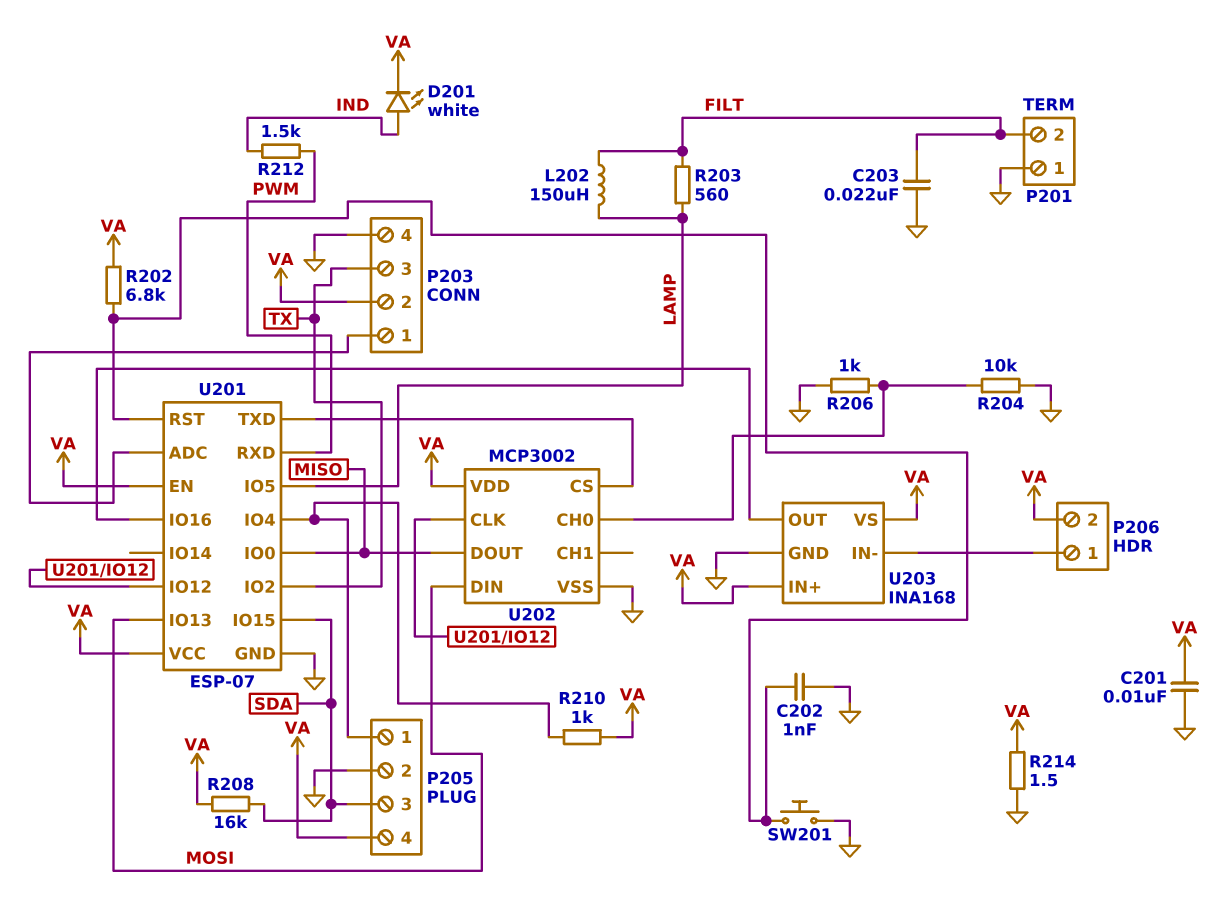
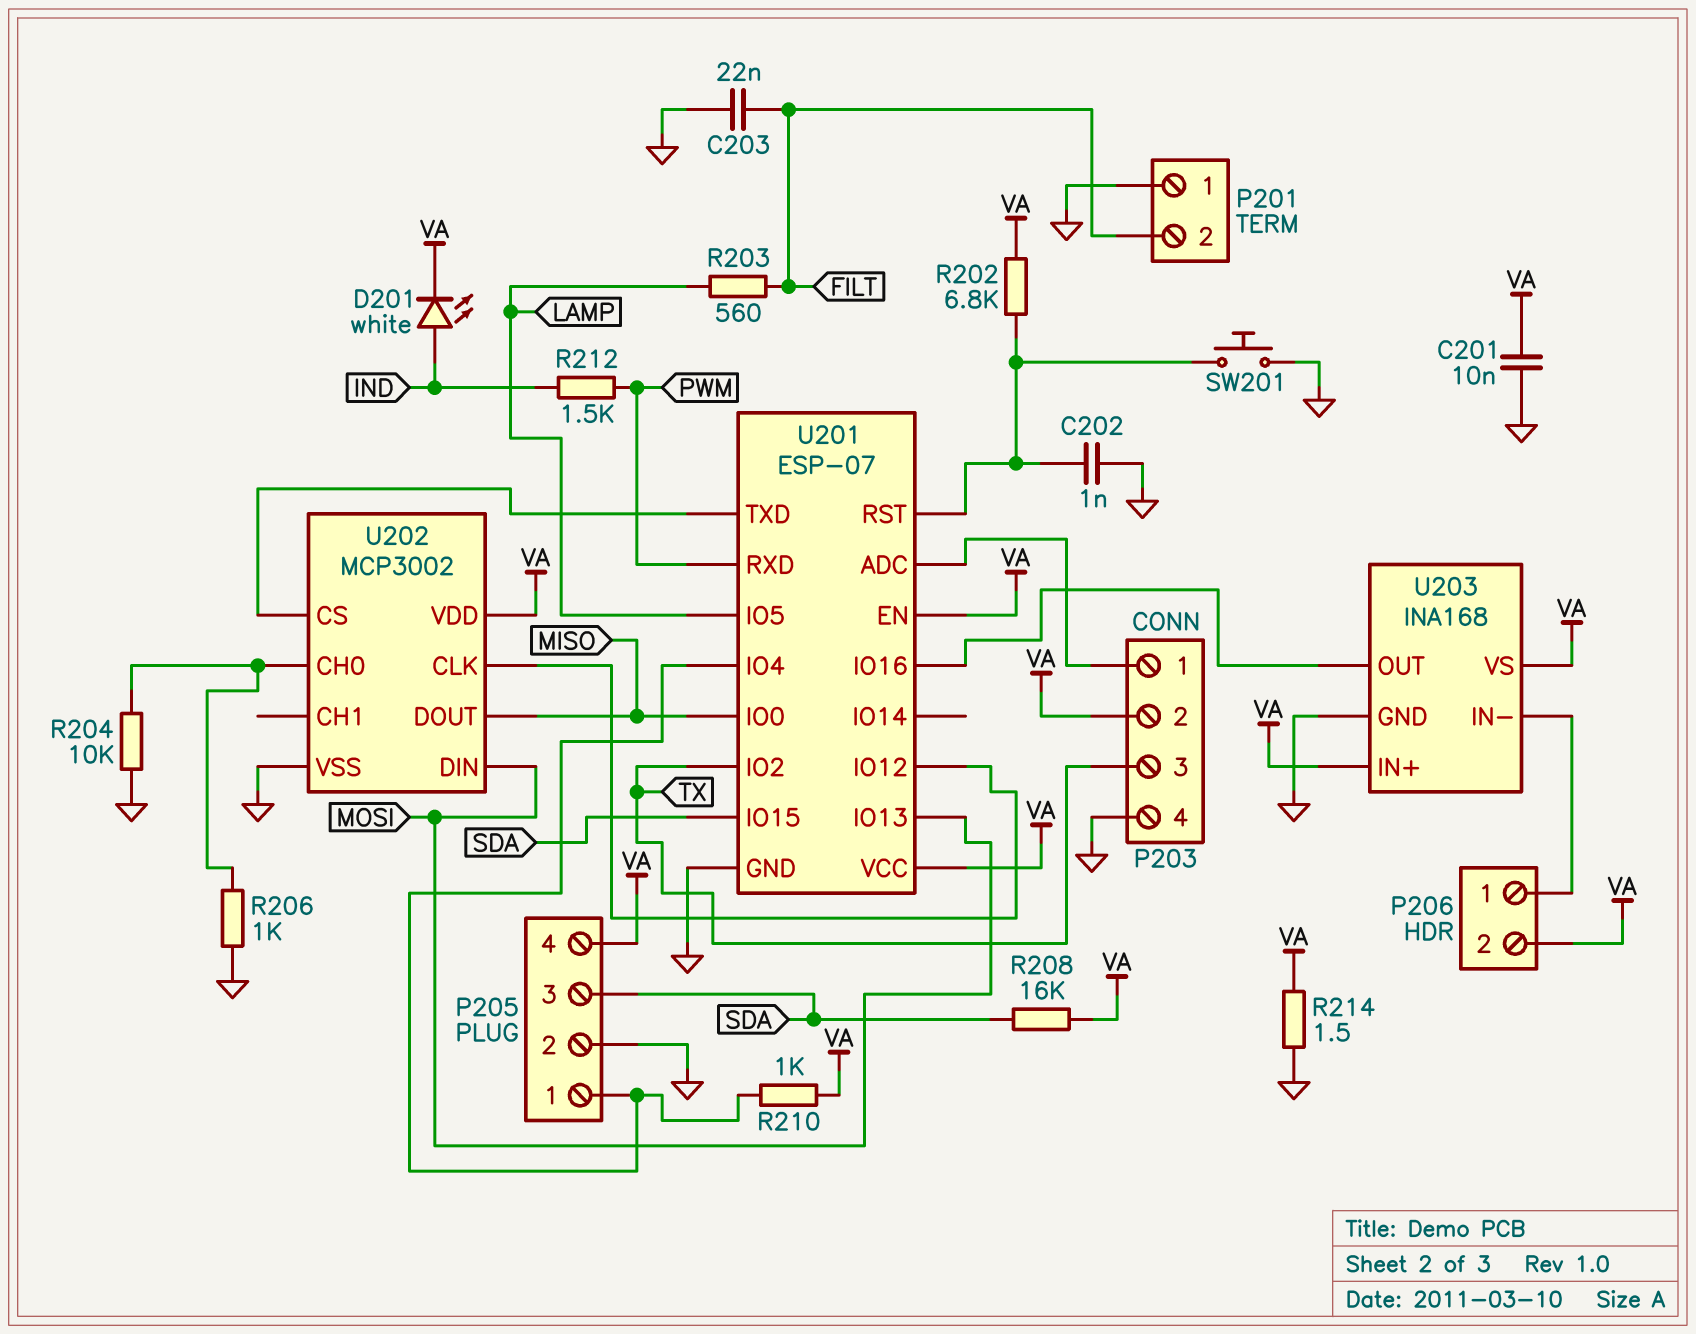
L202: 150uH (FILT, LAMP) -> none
...
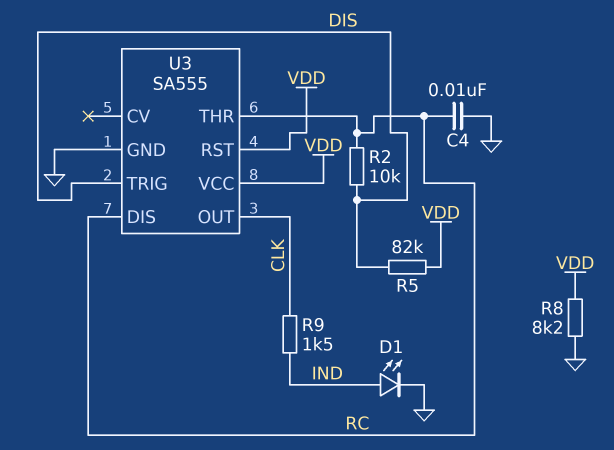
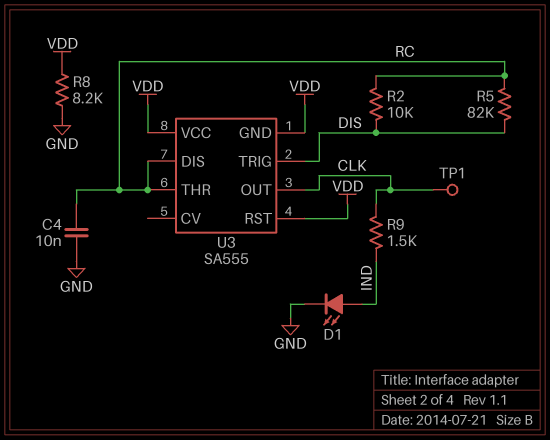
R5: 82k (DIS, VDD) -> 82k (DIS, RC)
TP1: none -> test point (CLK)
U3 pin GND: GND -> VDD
--
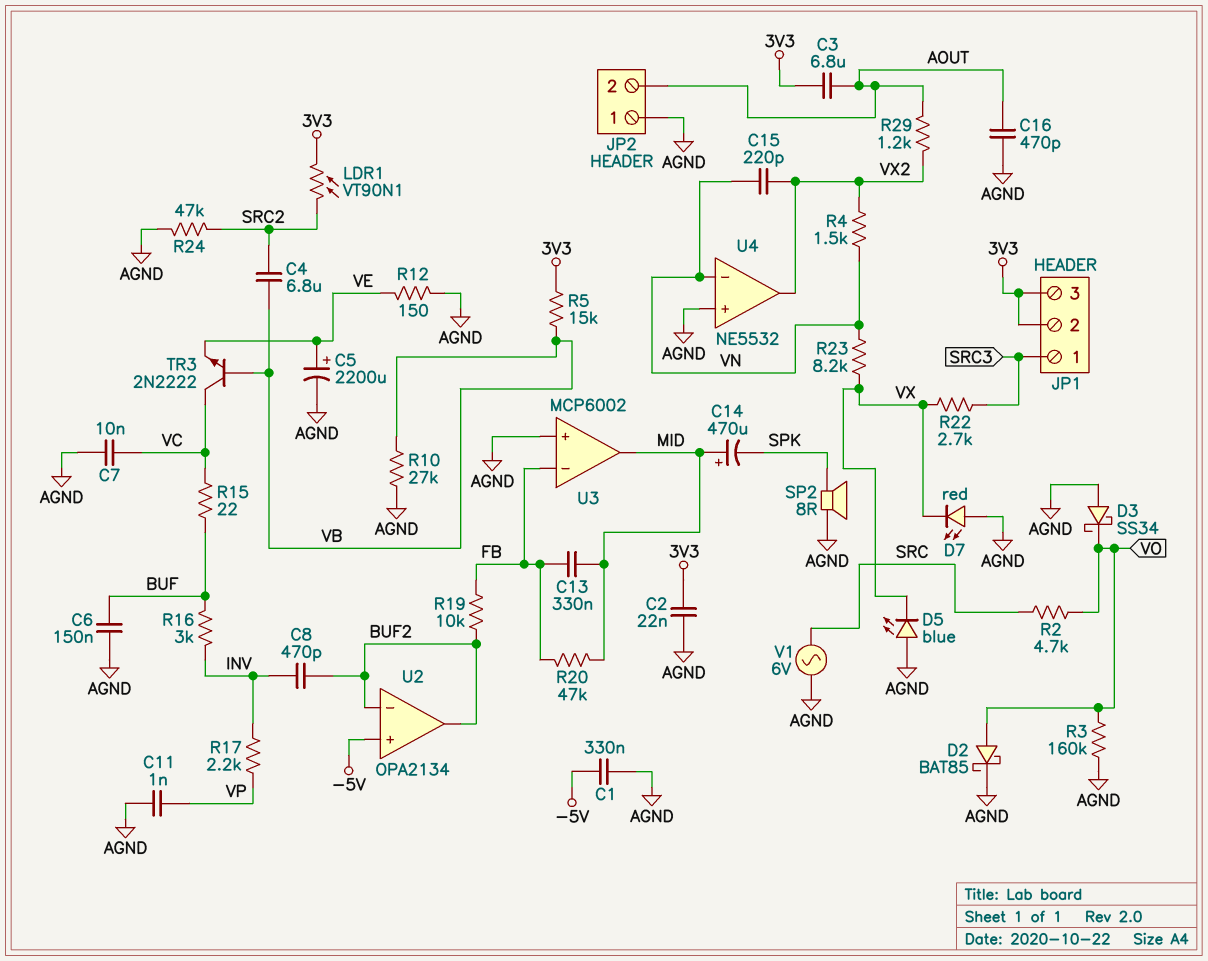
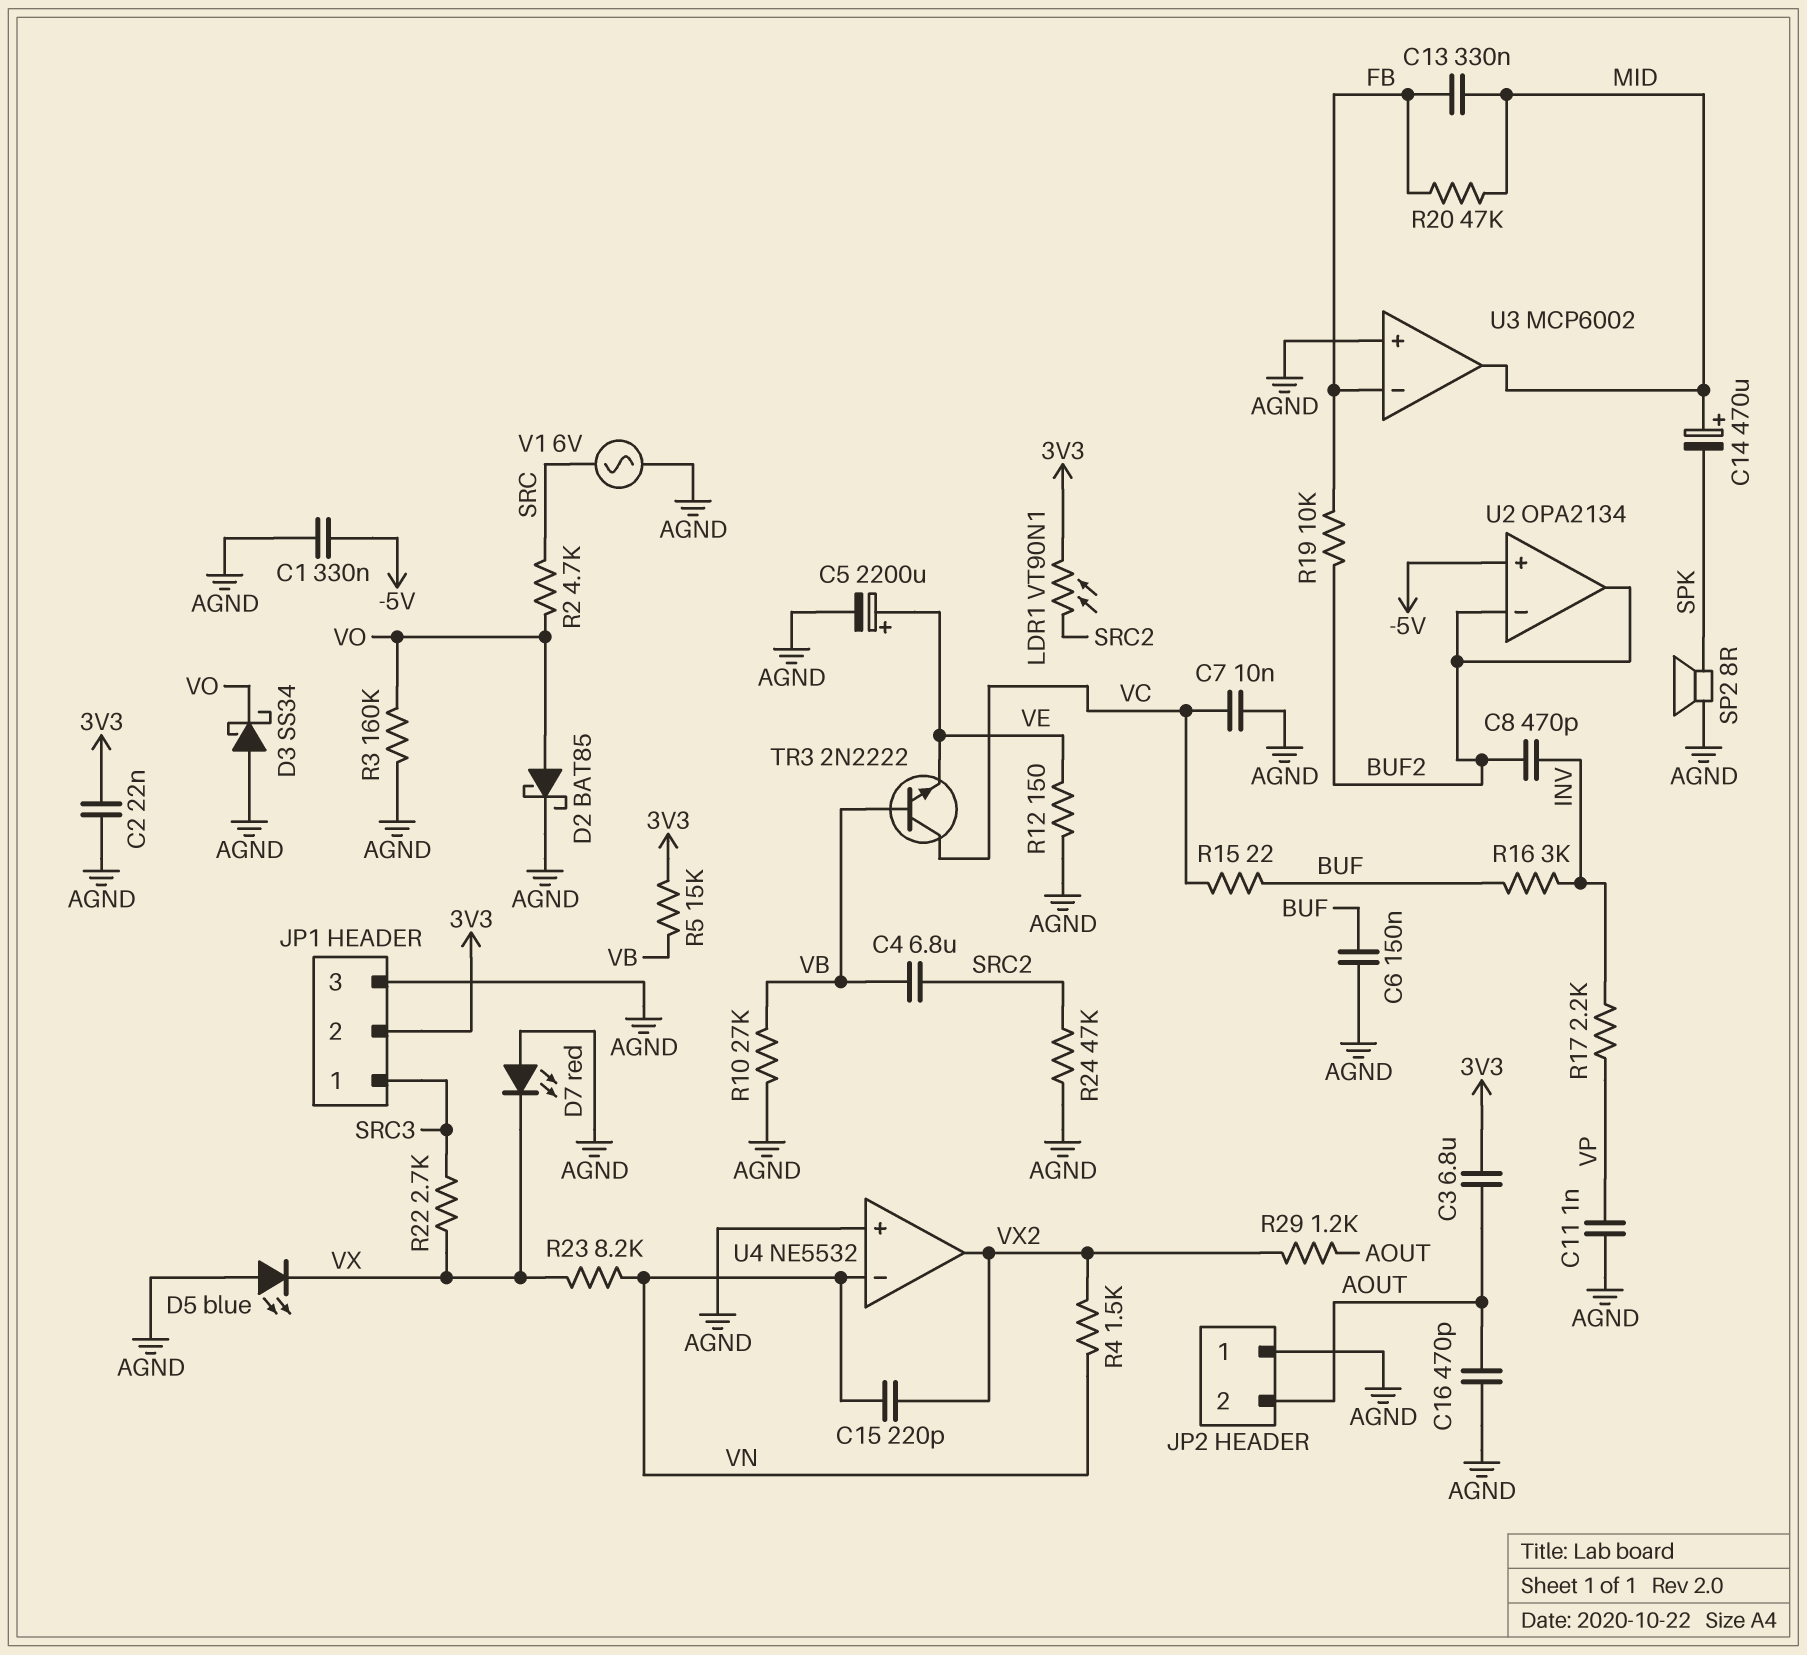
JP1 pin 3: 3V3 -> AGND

EXERCISE OBJECTIVE>
Throughout the data above, report every line that contains the string "none".

RESPONSE TO THE TASK>
L202: 150uH (FILT, LAMP) -> none
TP1: none -> test point (CLK)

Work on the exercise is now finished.